ASSIGNMENT:
Exactly the lines from the start of the data below through the line containing "turquoise pan: [60,282,152,353]" must be returned, and no others.

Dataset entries

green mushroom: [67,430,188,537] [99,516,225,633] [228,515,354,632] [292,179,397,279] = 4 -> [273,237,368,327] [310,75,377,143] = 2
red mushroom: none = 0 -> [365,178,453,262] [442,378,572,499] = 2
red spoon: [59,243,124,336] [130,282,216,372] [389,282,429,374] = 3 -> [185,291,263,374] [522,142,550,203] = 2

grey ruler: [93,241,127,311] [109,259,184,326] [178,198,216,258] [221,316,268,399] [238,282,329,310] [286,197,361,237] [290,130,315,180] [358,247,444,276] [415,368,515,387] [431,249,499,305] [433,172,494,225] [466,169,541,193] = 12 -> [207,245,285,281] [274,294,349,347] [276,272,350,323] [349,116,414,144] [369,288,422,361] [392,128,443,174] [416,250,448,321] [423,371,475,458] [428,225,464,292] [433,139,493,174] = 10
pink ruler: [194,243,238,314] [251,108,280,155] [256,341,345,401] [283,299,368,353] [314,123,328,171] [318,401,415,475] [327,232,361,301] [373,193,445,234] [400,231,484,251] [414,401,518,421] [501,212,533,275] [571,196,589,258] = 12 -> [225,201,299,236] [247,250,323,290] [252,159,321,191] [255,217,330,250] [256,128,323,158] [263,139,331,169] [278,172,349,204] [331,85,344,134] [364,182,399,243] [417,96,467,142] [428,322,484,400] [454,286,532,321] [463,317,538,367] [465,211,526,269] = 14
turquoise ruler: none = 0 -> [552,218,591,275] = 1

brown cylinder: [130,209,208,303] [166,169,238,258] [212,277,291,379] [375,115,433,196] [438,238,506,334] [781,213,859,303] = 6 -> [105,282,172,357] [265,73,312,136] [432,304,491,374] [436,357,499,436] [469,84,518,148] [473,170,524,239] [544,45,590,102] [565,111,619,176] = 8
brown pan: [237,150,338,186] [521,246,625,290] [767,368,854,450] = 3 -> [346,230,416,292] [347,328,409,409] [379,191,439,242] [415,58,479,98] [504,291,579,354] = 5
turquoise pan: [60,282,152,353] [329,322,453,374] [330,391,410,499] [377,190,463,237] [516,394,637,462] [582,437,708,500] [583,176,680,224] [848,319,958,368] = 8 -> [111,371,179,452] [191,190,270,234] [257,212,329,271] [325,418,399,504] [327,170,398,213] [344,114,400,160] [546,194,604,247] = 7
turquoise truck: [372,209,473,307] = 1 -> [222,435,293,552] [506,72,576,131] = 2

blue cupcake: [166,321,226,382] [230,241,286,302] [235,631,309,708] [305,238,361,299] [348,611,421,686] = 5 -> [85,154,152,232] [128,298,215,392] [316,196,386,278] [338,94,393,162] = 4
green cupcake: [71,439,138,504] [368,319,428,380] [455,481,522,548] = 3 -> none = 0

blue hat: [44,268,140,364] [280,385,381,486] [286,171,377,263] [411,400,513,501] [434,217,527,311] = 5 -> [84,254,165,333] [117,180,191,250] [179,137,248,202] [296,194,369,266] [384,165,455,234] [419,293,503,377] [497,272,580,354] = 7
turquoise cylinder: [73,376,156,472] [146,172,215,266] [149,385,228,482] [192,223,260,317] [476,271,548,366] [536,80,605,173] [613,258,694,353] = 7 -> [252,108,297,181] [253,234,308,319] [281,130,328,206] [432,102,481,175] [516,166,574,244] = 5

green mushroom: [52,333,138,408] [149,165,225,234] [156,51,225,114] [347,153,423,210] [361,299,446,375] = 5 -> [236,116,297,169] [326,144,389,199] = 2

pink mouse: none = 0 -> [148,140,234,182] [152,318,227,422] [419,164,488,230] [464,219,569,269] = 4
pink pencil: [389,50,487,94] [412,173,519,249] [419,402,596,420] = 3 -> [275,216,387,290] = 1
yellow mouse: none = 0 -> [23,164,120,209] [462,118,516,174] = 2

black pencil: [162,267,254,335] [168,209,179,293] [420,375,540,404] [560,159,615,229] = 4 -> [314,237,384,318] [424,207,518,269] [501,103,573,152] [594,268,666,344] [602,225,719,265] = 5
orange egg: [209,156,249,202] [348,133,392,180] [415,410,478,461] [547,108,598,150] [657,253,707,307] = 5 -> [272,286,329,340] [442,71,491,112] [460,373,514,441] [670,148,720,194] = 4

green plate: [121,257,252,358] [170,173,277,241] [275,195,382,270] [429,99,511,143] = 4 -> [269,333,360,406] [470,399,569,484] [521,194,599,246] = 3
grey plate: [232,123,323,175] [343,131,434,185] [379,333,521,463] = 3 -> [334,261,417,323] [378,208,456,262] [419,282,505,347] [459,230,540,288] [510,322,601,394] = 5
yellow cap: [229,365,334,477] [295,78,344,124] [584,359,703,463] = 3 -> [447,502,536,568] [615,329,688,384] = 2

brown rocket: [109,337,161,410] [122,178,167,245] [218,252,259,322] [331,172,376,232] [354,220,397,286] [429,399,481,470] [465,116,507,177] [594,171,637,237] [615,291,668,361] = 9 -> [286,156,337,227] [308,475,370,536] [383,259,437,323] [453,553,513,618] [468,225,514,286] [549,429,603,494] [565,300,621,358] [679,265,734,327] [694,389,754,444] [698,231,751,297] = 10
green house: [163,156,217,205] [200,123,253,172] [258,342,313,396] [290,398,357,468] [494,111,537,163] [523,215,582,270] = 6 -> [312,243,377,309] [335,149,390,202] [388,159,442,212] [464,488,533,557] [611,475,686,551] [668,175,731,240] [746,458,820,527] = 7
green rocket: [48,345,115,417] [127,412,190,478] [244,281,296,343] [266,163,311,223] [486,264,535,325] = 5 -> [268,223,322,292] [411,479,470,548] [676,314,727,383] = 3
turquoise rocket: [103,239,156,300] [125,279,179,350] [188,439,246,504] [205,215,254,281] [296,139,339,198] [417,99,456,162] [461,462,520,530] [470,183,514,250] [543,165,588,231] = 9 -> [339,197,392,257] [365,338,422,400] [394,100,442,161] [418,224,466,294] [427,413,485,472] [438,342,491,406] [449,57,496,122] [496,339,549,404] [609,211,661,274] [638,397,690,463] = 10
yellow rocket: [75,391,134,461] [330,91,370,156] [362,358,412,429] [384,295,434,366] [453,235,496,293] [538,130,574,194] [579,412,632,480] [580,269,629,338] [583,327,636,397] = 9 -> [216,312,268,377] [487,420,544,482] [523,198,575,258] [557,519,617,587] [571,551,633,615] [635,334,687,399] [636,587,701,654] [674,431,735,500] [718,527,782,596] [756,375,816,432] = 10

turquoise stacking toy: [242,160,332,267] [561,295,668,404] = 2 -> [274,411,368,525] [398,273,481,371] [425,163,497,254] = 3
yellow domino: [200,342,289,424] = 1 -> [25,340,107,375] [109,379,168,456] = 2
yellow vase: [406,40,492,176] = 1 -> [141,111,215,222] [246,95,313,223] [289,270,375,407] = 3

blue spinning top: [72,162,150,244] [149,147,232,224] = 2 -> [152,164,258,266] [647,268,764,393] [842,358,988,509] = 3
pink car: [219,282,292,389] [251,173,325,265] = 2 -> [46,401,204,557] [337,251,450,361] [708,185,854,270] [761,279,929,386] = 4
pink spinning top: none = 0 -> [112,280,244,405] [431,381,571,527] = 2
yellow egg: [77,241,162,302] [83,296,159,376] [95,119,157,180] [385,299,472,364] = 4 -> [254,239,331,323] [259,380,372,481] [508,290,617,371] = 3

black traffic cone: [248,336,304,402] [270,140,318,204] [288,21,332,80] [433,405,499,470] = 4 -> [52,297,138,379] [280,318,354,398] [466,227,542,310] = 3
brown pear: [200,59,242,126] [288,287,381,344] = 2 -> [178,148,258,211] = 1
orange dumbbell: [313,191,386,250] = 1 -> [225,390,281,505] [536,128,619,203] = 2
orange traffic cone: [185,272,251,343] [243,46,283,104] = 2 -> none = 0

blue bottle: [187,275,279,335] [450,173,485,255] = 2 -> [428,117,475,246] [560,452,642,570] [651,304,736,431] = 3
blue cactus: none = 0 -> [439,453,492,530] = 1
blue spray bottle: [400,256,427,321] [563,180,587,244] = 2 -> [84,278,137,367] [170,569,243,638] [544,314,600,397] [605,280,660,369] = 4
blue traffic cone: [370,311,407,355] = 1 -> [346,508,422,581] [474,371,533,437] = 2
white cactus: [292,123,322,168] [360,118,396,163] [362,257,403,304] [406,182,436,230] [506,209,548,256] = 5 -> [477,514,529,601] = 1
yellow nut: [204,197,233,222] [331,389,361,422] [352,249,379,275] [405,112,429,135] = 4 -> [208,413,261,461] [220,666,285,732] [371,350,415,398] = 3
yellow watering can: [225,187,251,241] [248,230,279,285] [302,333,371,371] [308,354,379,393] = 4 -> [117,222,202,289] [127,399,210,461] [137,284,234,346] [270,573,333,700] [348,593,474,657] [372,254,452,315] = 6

EXPECTED ANSWER:
green mushroom: [67,430,188,537] [99,516,225,633] [228,515,354,632] [292,179,397,279] = 4 -> [273,237,368,327] [310,75,377,143] = 2
red mushroom: none = 0 -> [365,178,453,262] [442,378,572,499] = 2
red spoon: [59,243,124,336] [130,282,216,372] [389,282,429,374] = 3 -> [185,291,263,374] [522,142,550,203] = 2

grey ruler: [93,241,127,311] [109,259,184,326] [178,198,216,258] [221,316,268,399] [238,282,329,310] [286,197,361,237] [290,130,315,180] [358,247,444,276] [415,368,515,387] [431,249,499,305] [433,172,494,225] [466,169,541,193] = 12 -> [207,245,285,281] [274,294,349,347] [276,272,350,323] [349,116,414,144] [369,288,422,361] [392,128,443,174] [416,250,448,321] [423,371,475,458] [428,225,464,292] [433,139,493,174] = 10
pink ruler: [194,243,238,314] [251,108,280,155] [256,341,345,401] [283,299,368,353] [314,123,328,171] [318,401,415,475] [327,232,361,301] [373,193,445,234] [400,231,484,251] [414,401,518,421] [501,212,533,275] [571,196,589,258] = 12 -> [225,201,299,236] [247,250,323,290] [252,159,321,191] [255,217,330,250] [256,128,323,158] [263,139,331,169] [278,172,349,204] [331,85,344,134] [364,182,399,243] [417,96,467,142] [428,322,484,400] [454,286,532,321] [463,317,538,367] [465,211,526,269] = 14
turquoise ruler: none = 0 -> [552,218,591,275] = 1

brown cylinder: [130,209,208,303] [166,169,238,258] [212,277,291,379] [375,115,433,196] [438,238,506,334] [781,213,859,303] = 6 -> [105,282,172,357] [265,73,312,136] [432,304,491,374] [436,357,499,436] [469,84,518,148] [473,170,524,239] [544,45,590,102] [565,111,619,176] = 8
brown pan: [237,150,338,186] [521,246,625,290] [767,368,854,450] = 3 -> [346,230,416,292] [347,328,409,409] [379,191,439,242] [415,58,479,98] [504,291,579,354] = 5
turquoise pan: [60,282,152,353] [329,322,453,374] [330,391,410,499] [377,190,463,237] [516,394,637,462] [582,437,708,500] [583,176,680,224] [848,319,958,368] = 8 -> [111,371,179,452] [191,190,270,234] [257,212,329,271] [325,418,399,504] [327,170,398,213] [344,114,400,160] [546,194,604,247] = 7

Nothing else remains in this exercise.